PROVIDED DATA:
____________________

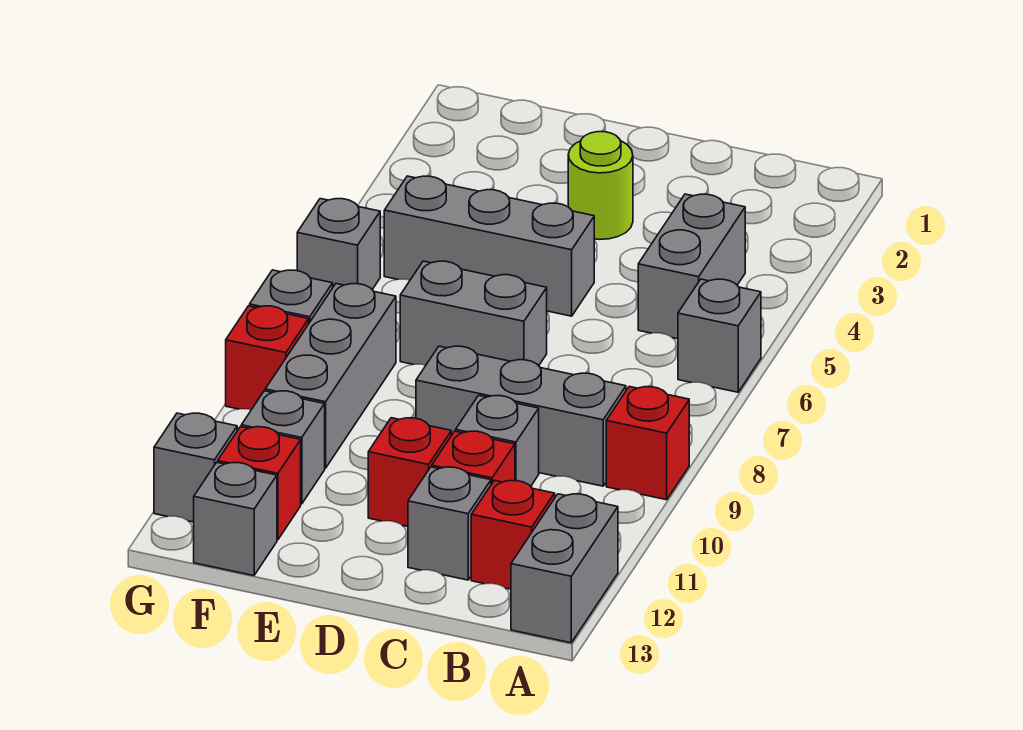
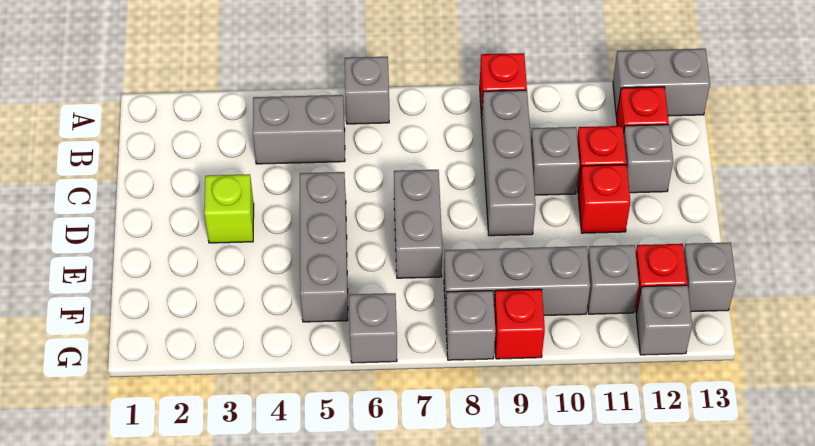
lime round brick D3 level 1 -> lime brick D3 level 1

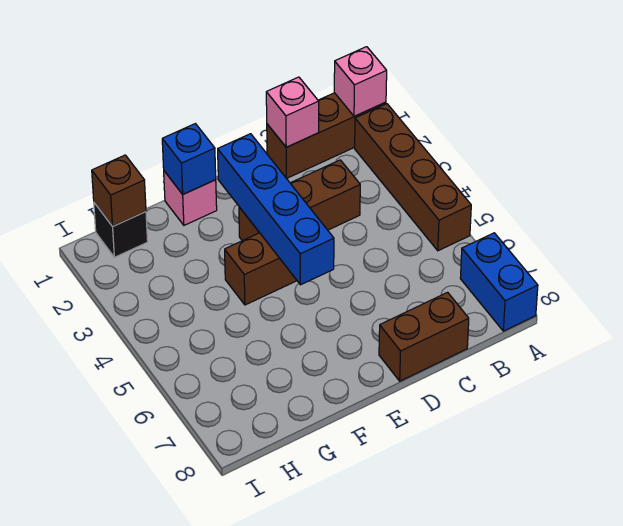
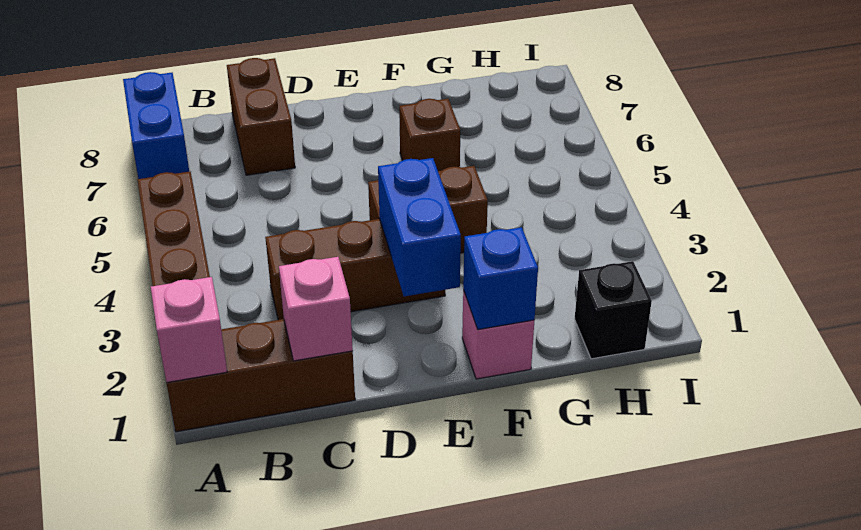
brown brick C8:D8 level 1 -> brown brick C7:C8 level 1
blue brick E2:E5 level 2 -> blue brick E2:E3 level 2
brown brick H1 level 2 -> brown brick F6 level 1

____________________

WHAT THE TASK ASKS: What are the lines above that hold the string "brown"? Copy them.

EXPECTED ANSWER:
brown brick C8:D8 level 1 -> brown brick C7:C8 level 1
brown brick H1 level 2 -> brown brick F6 level 1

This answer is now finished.